(Data shown begins)
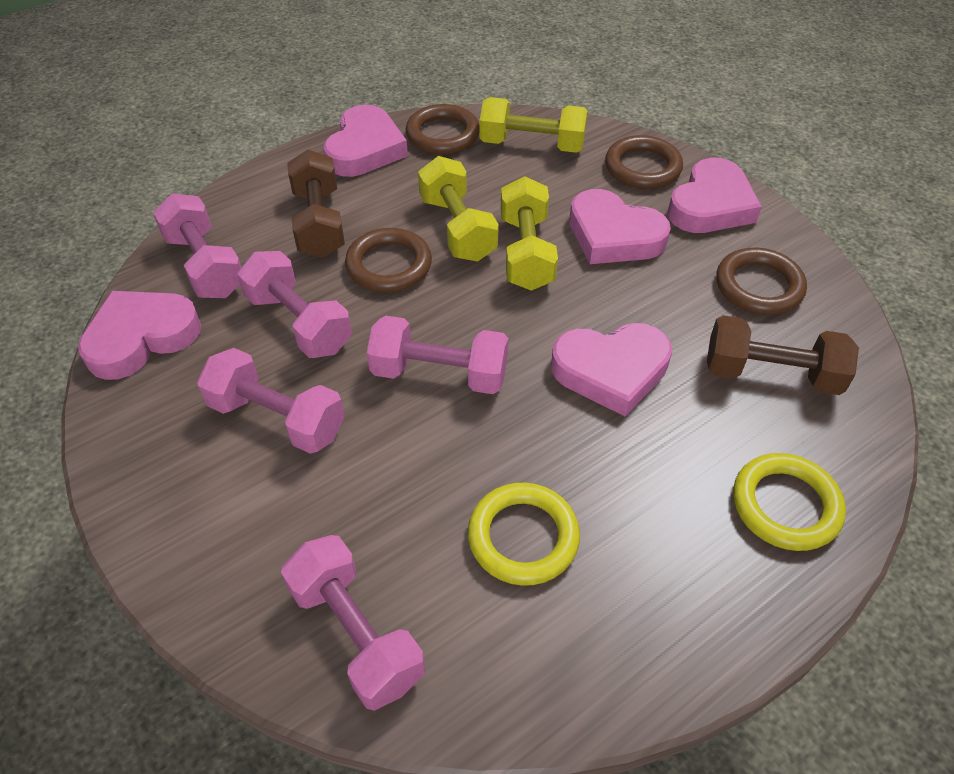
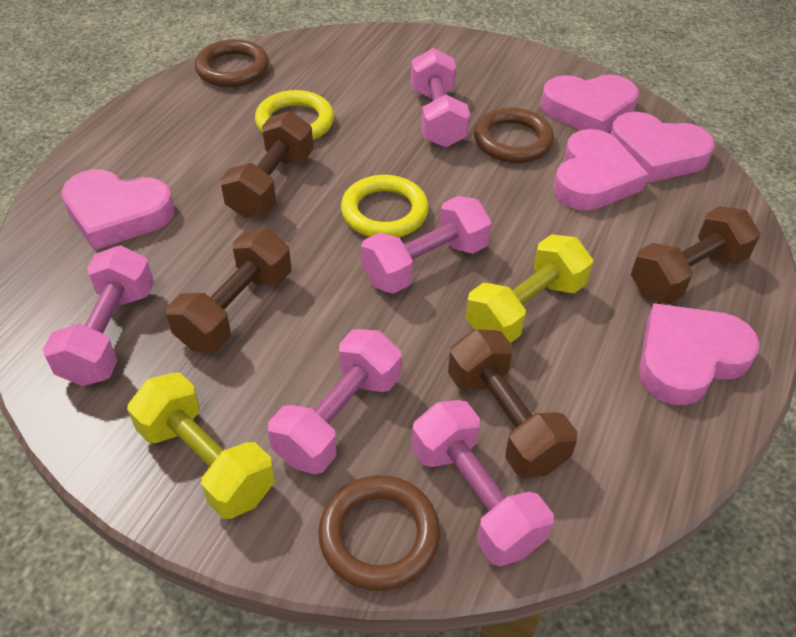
brown dumbbell: 2 -> 4
brown ring: 4 -> 3
yellow dumbbell: 3 -> 2

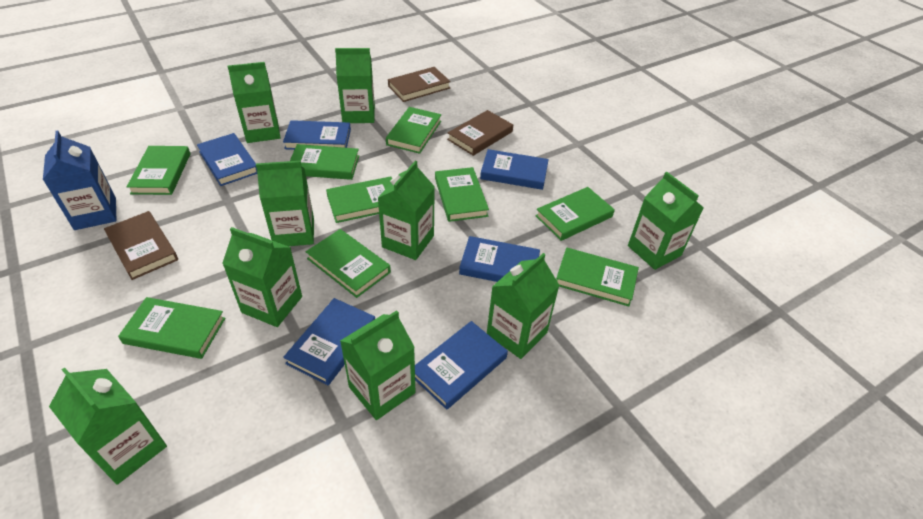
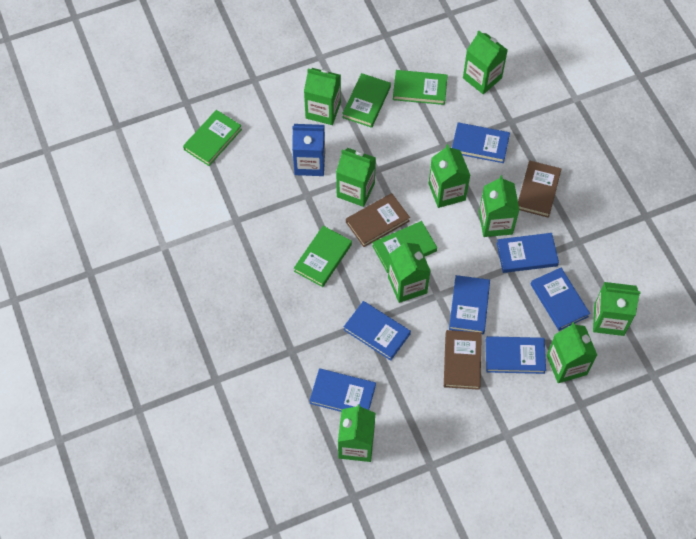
blue book: 6 -> 7
green book: 9 -> 5

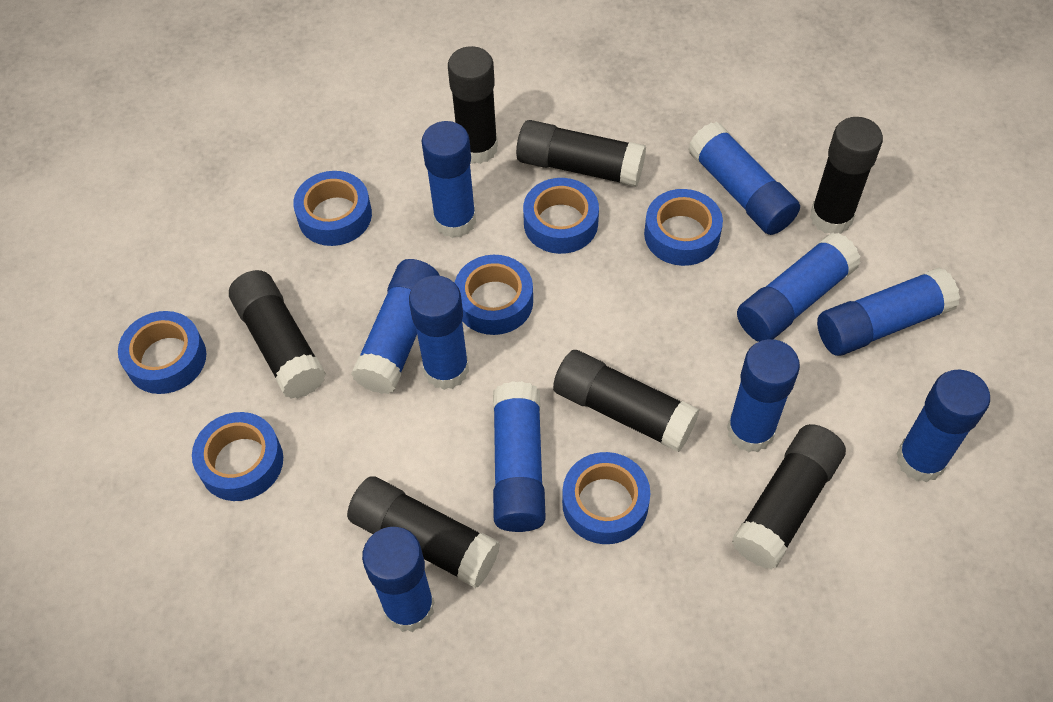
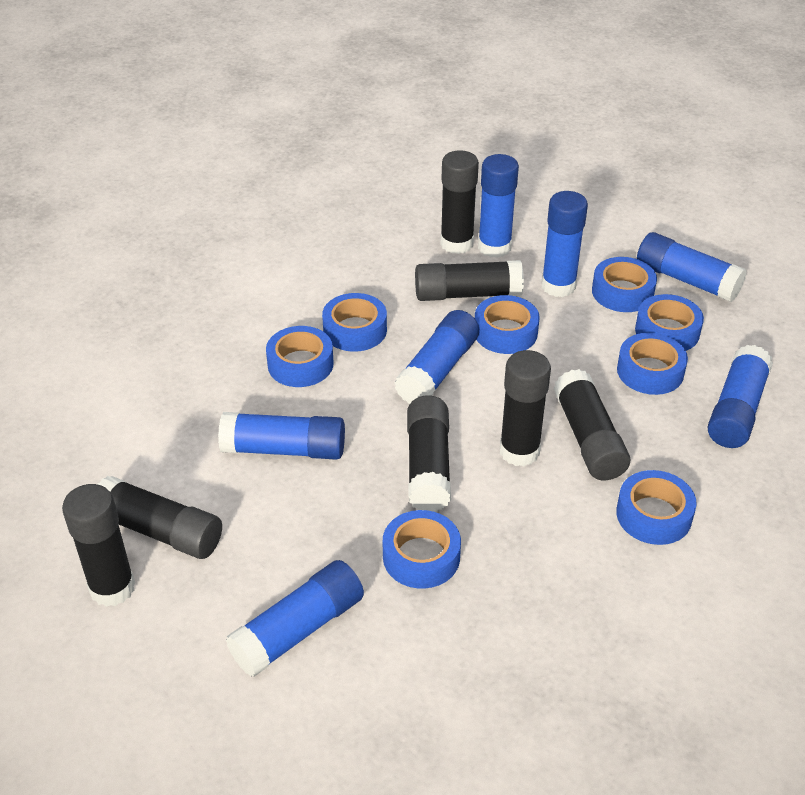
blue glue stick: 10 -> 7
blue tape: 7 -> 8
(Data shown ends)
Task directions =
The answer is the complete set of records, copied exactly, with pictures omitted.

Task answer =
brown dumbbell: 2 -> 4
brown ring: 4 -> 3
yellow dumbbell: 3 -> 2

blue book: 6 -> 7
green book: 9 -> 5

blue glue stick: 10 -> 7
blue tape: 7 -> 8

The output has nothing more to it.